In the entries below, find the line with "cyan diamond: (80, 76) -> (52, 74), moved" and the line with "green star: (26, 113) -> (20, 85), turned 30". Repeat exactly everything between them, those two lines included, but not the pictures.

> **Record set**:
========================================================================

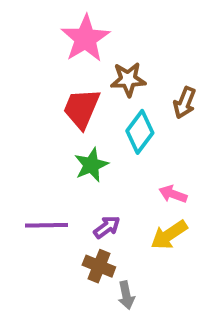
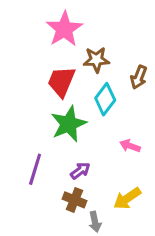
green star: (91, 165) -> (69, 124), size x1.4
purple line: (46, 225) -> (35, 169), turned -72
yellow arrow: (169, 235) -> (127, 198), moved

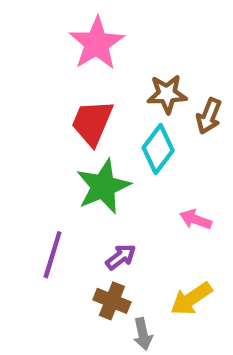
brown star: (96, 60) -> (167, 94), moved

========================================================================

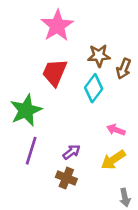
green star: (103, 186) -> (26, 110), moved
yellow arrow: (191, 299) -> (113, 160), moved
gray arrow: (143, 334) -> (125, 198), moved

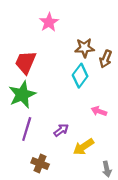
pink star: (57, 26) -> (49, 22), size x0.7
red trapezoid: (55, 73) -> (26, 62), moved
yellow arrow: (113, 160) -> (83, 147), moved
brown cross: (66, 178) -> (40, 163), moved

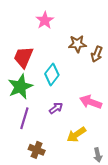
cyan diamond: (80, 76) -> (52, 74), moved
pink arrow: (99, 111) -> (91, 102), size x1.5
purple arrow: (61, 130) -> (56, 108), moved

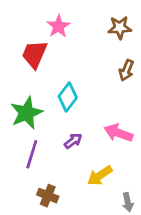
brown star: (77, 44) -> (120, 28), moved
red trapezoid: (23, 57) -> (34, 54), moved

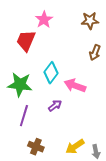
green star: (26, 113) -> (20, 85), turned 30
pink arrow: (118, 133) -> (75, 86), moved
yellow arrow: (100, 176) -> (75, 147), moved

========================================================================

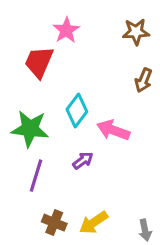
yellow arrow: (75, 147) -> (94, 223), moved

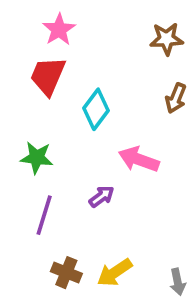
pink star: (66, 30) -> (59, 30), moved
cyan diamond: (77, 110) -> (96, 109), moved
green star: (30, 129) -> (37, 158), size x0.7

========================================================================

> **Solution**:
cyan diamond: (80, 76) -> (52, 74), moved
pink arrow: (99, 111) -> (91, 102), size x1.5
purple arrow: (61, 130) -> (56, 108), moved

brown star: (77, 44) -> (120, 28), moved
red trapezoid: (23, 57) -> (34, 54), moved

green star: (26, 113) -> (20, 85), turned 30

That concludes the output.